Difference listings
= Beginning of Section =

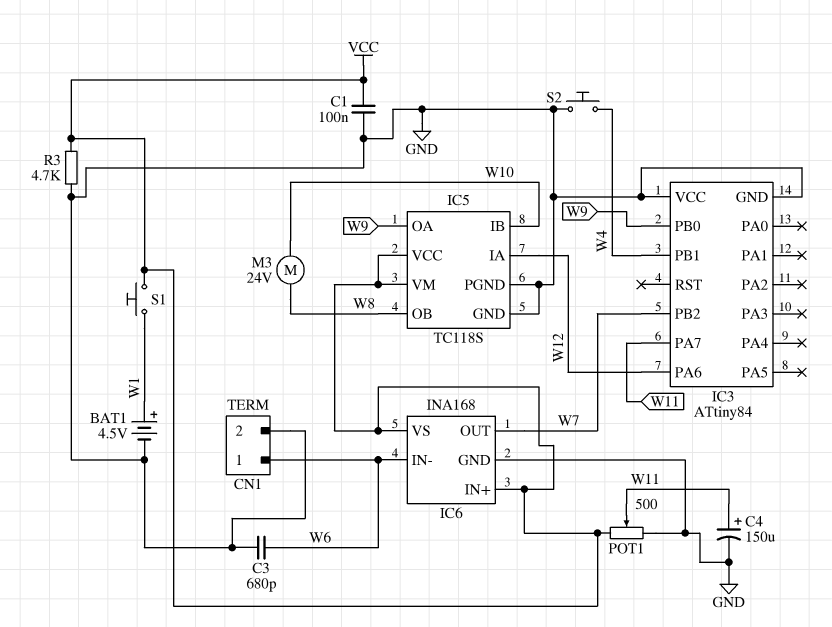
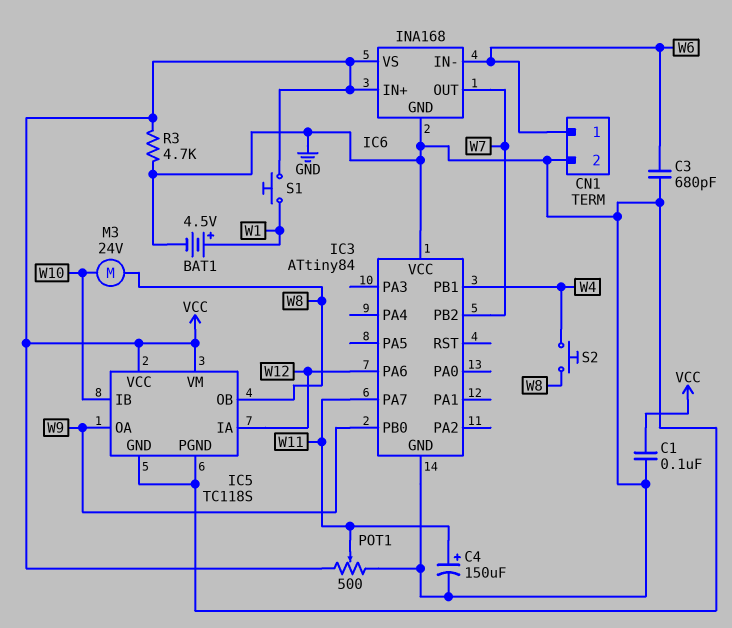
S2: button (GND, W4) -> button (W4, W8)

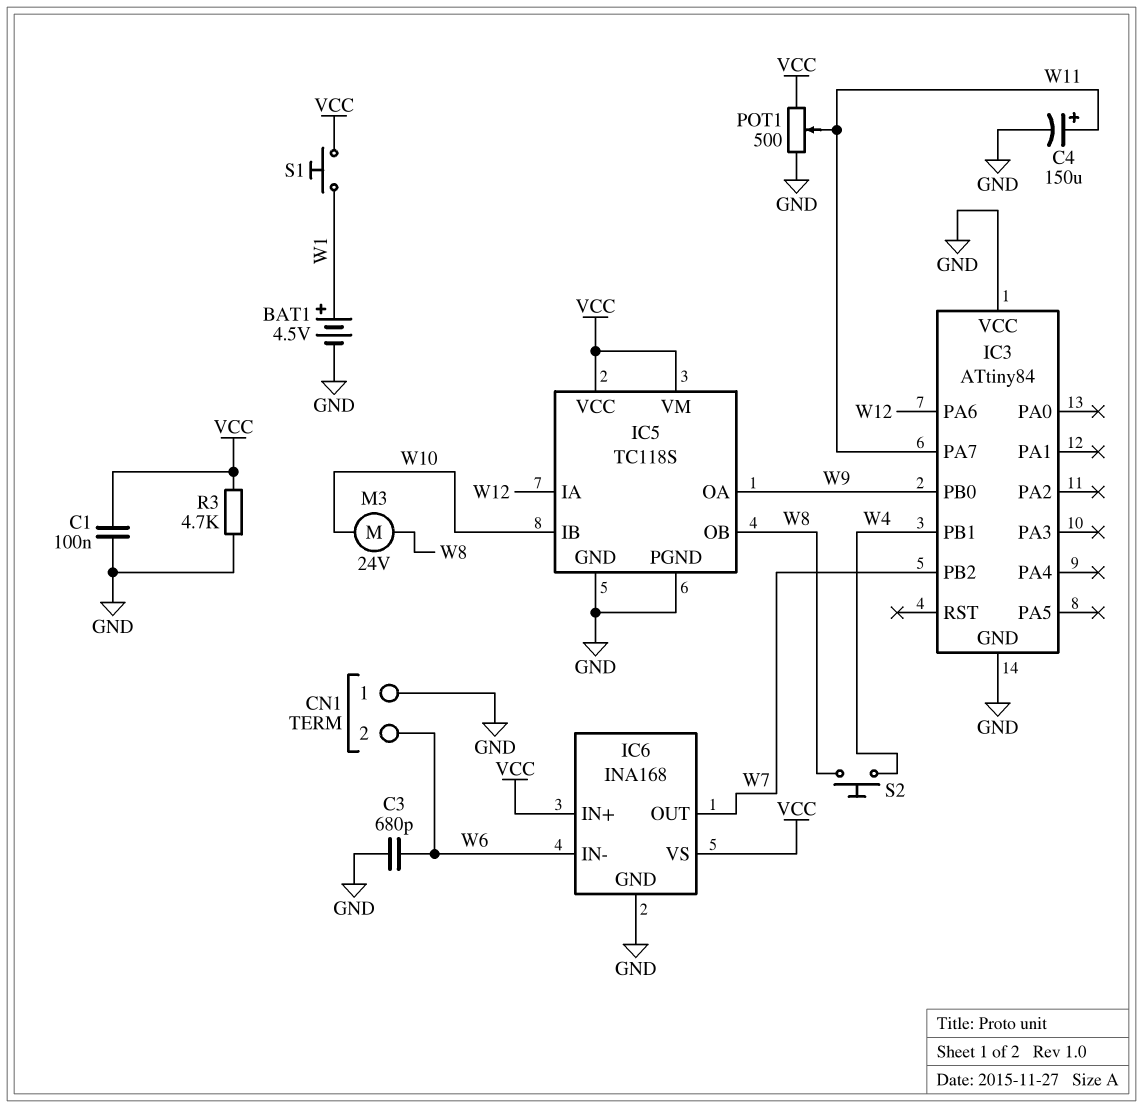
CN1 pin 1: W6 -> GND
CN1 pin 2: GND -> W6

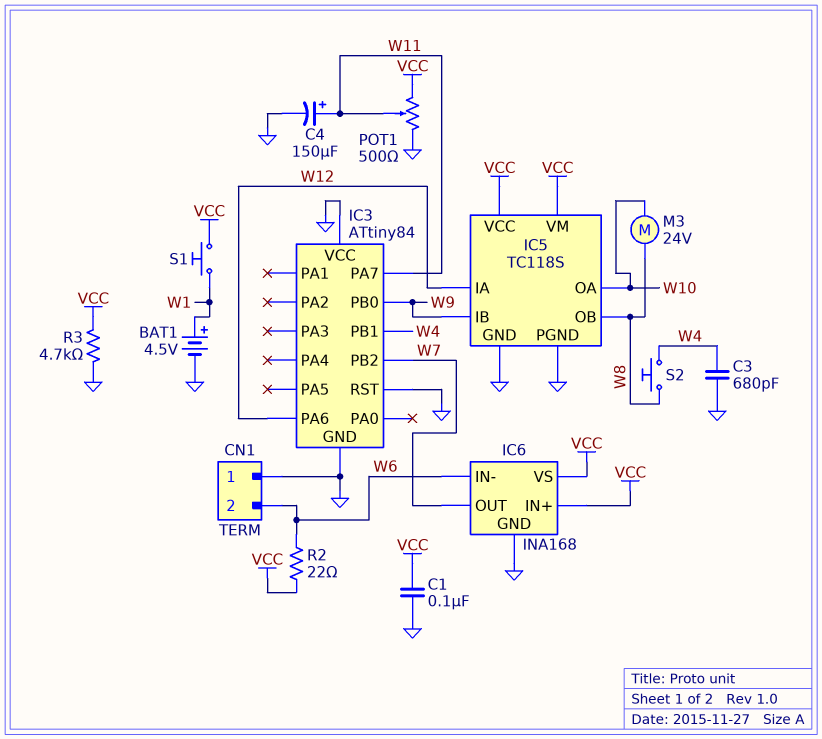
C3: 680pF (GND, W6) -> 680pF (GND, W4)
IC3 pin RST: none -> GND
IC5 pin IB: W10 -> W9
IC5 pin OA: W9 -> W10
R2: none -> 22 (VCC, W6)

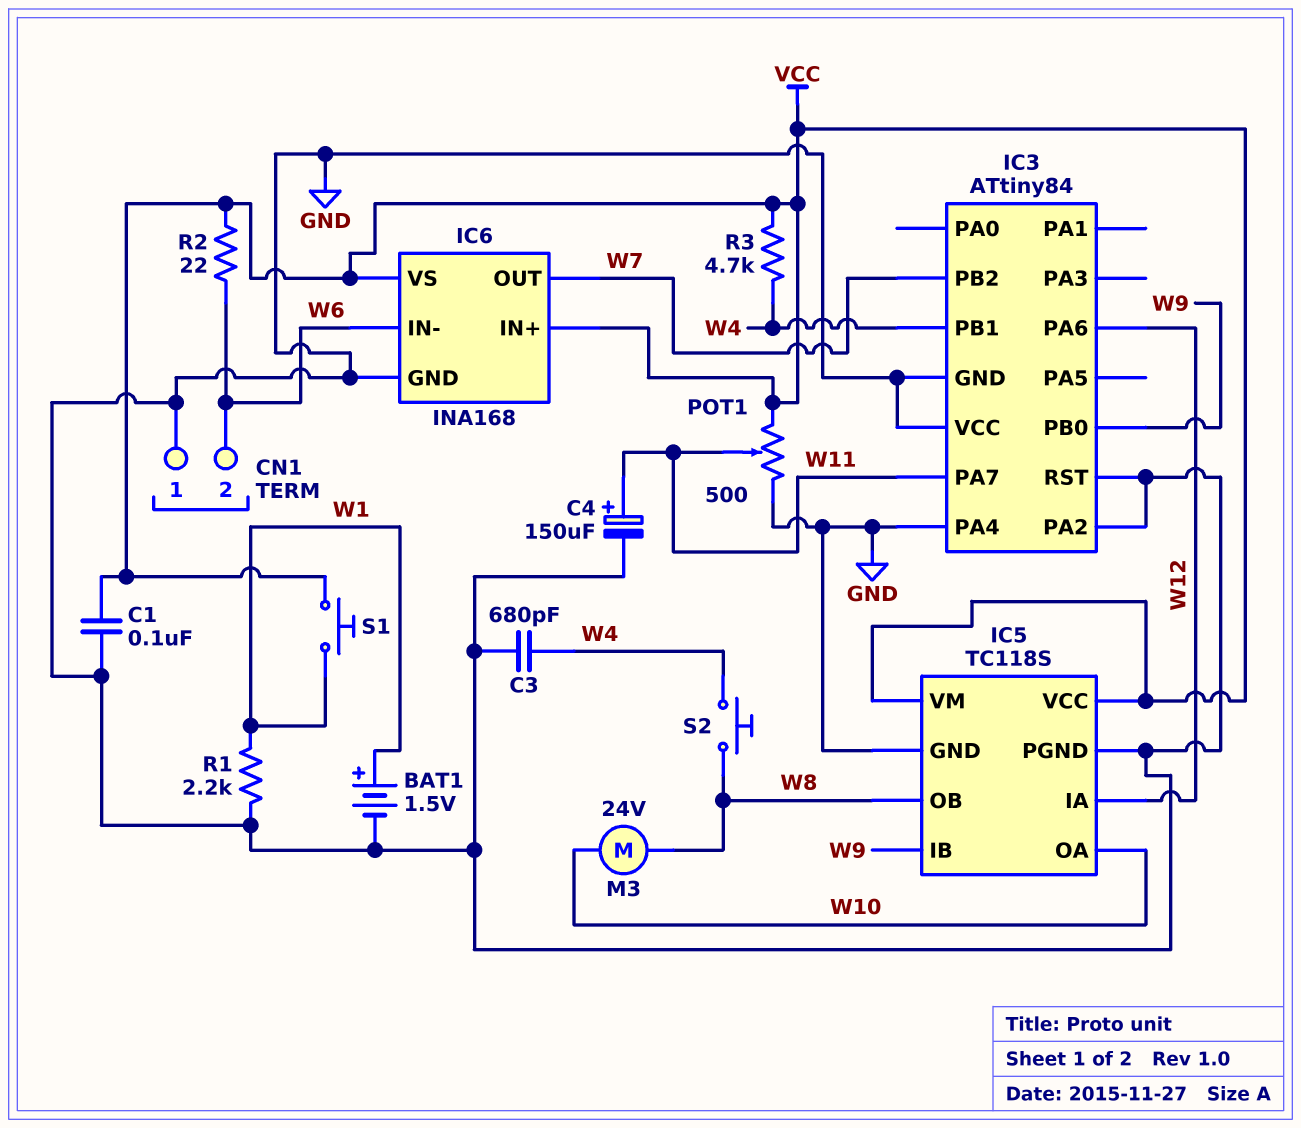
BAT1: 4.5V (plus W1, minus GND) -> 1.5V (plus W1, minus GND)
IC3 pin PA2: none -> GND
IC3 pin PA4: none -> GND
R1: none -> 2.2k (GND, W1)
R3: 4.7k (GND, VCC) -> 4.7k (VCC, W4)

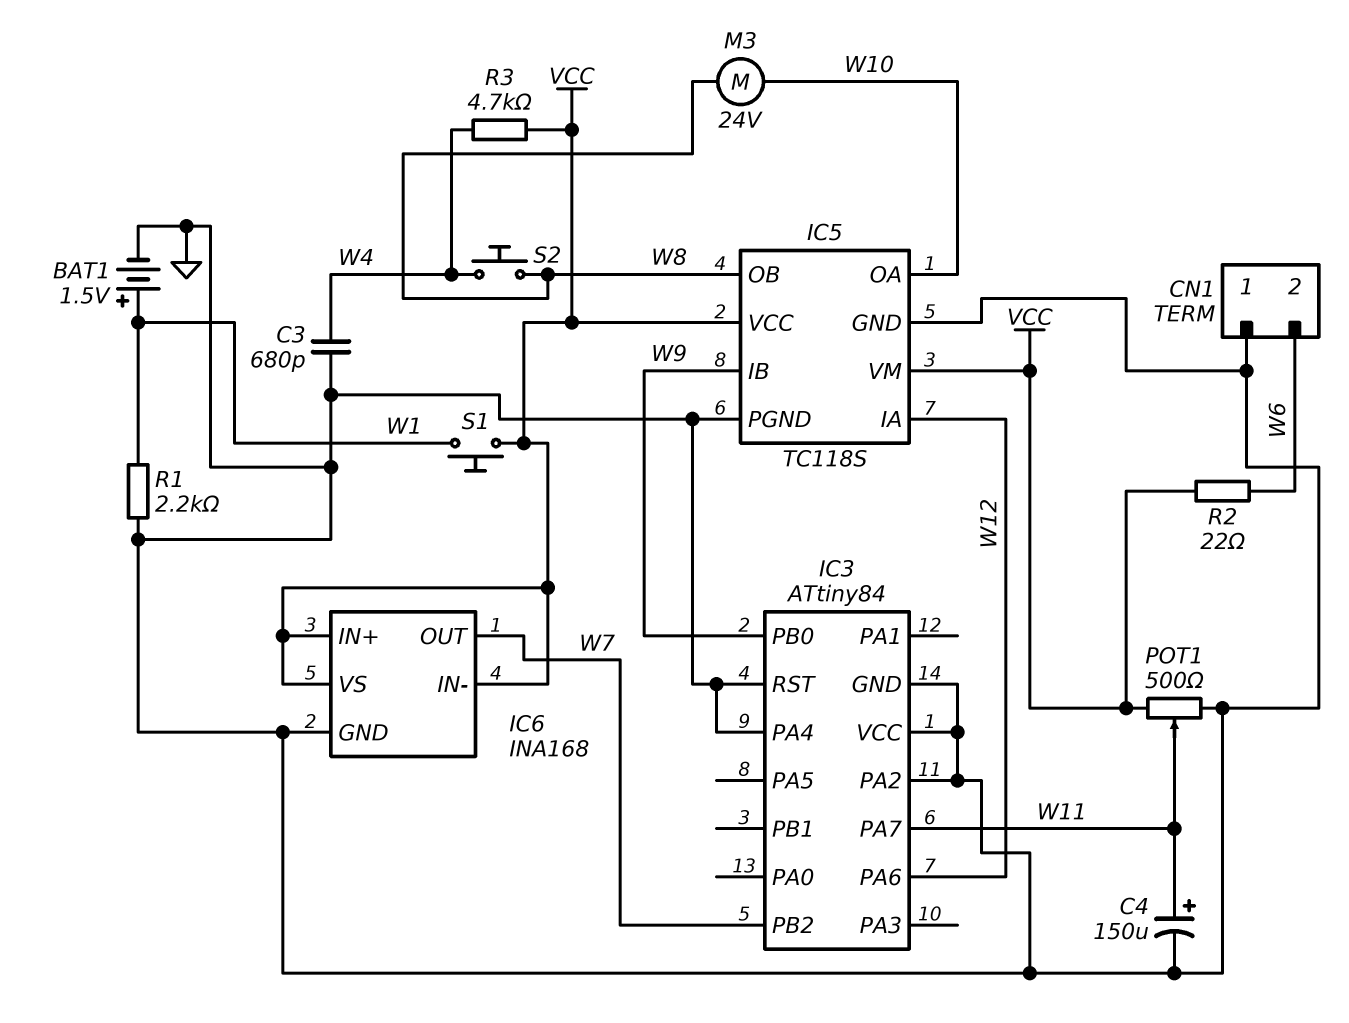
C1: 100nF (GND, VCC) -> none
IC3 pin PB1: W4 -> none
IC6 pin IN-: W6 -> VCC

= End of Section =

WORK TO BE COMPLETED:
An exact copy of the lines above from the one with "IC5 pin OA: W9 -> W10" up to and including the one with "C1: 100nF (GND, VCC) -> none" is required; reproduce only those lines, omitting all pictures.

REPLY:
IC5 pin OA: W9 -> W10
R2: none -> 22 (VCC, W6)

BAT1: 4.5V (plus W1, minus GND) -> 1.5V (plus W1, minus GND)
IC3 pin PA2: none -> GND
IC3 pin PA4: none -> GND
R1: none -> 2.2k (GND, W1)
R3: 4.7k (GND, VCC) -> 4.7k (VCC, W4)

C1: 100nF (GND, VCC) -> none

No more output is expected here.